Given entries ->
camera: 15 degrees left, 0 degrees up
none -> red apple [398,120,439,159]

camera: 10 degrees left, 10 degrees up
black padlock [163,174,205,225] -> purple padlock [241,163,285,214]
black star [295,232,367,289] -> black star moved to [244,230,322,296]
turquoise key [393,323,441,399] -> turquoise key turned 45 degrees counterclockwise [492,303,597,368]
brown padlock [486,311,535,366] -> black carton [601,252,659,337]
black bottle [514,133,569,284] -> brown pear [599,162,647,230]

Your goal -> Take the line above containing "black padlock [163,174,205,225]", the line containing "brown padlock [486,311,535,366]", and all lines in between, and copy them exactly without anything else.

Answer box ->
black padlock [163,174,205,225] -> purple padlock [241,163,285,214]
black star [295,232,367,289] -> black star moved to [244,230,322,296]
turquoise key [393,323,441,399] -> turquoise key turned 45 degrees counterclockwise [492,303,597,368]
brown padlock [486,311,535,366] -> black carton [601,252,659,337]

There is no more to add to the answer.